PROBLEM TO SOLVE: In the copy of the lines below, leave out pictures and print everything else exactly.

DATASET EXCERPT:
= Beginning of Section =
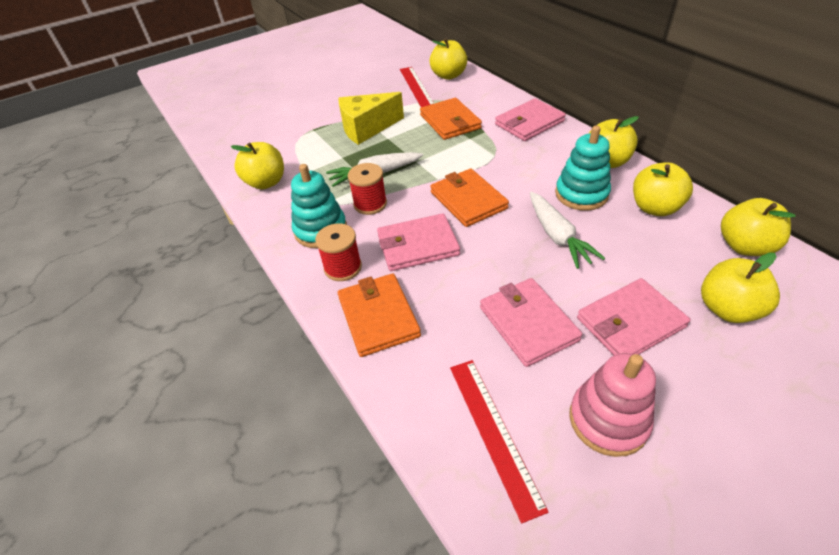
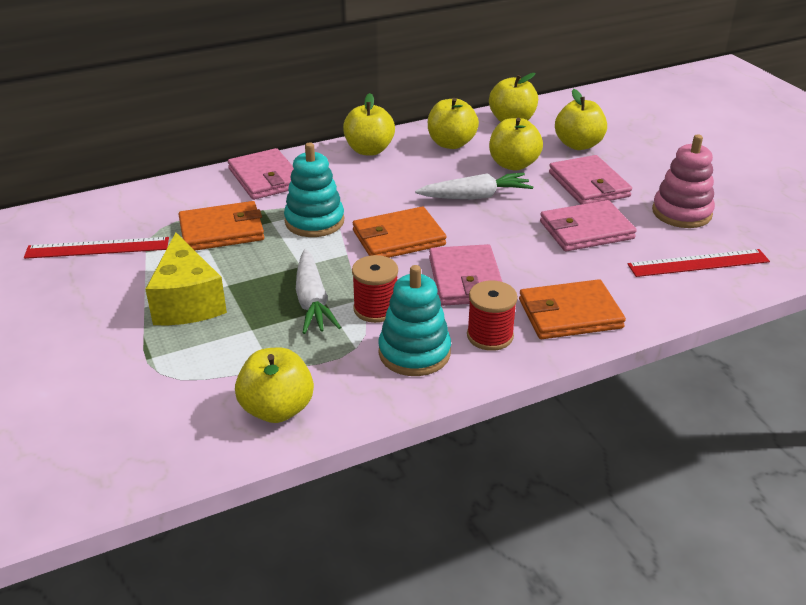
camera: 85 degrees left, 10 degrees down
(448, 75) = (90, 217): yellow apple -> yellow apple (513, 164)
(581, 194) = (416, 173): turquoise stacking toy -> turquoise stacking toy (314, 221)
= End of Section =
ANSWER TO THIS PROBLEM:
camera: 85 degrees left, 10 degrees down
(448, 75) = (90, 217): yellow apple -> yellow apple (513, 164)
(581, 194) = (416, 173): turquoise stacking toy -> turquoise stacking toy (314, 221)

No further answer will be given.